> [Task prompt] Can you quote the lines below exactly, starting at the line with "Q2: NPN (B n14, C" and going through the last one?

[Stored entries]
=== Section Start ===
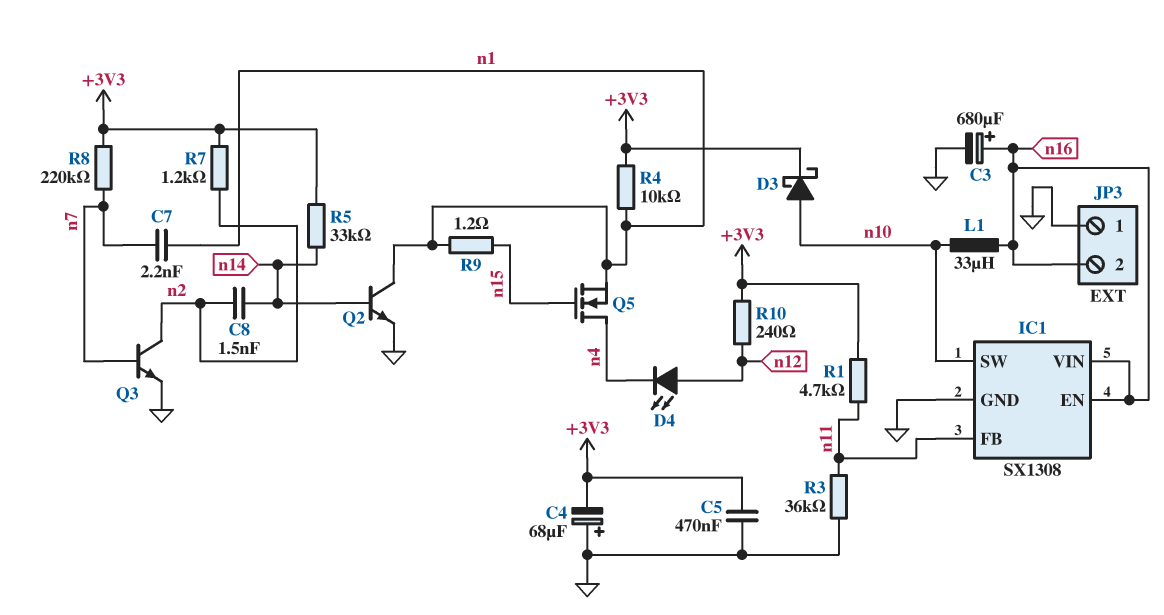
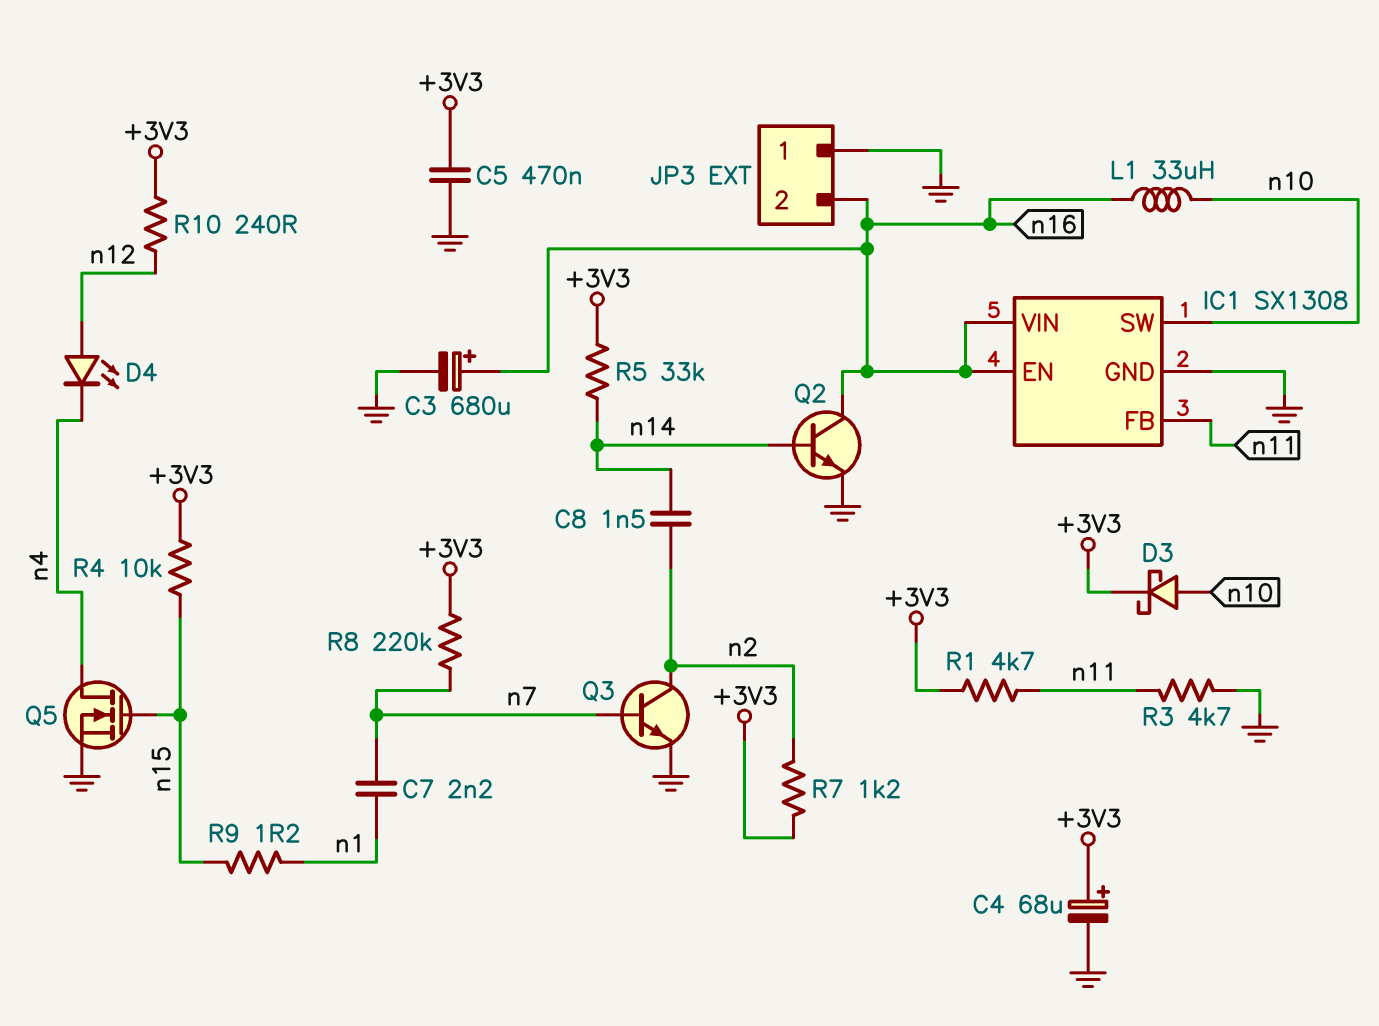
C4: 68uF (plus GND, minus +3V3) -> 68uF (plus +3V3, minus GND)
Q2: NPN (B n14, C n1, E GND) -> NPN (B n14, C n16, E GND)
Q5: NMOS (G n15, D n4, S n1) -> NMOS (G n15, D n4, S GND)
R3: 36k (GND, n11) -> 4.7k (GND, n11)
R4: 10k (+3V3, n1) -> 10k (+3V3, n15)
=== Section End ===
> [Solved problem]
Q2: NPN (B n14, C n1, E GND) -> NPN (B n14, C n16, E GND)
Q5: NMOS (G n15, D n4, S n1) -> NMOS (G n15, D n4, S GND)
R3: 36k (GND, n11) -> 4.7k (GND, n11)
R4: 10k (+3V3, n1) -> 10k (+3V3, n15)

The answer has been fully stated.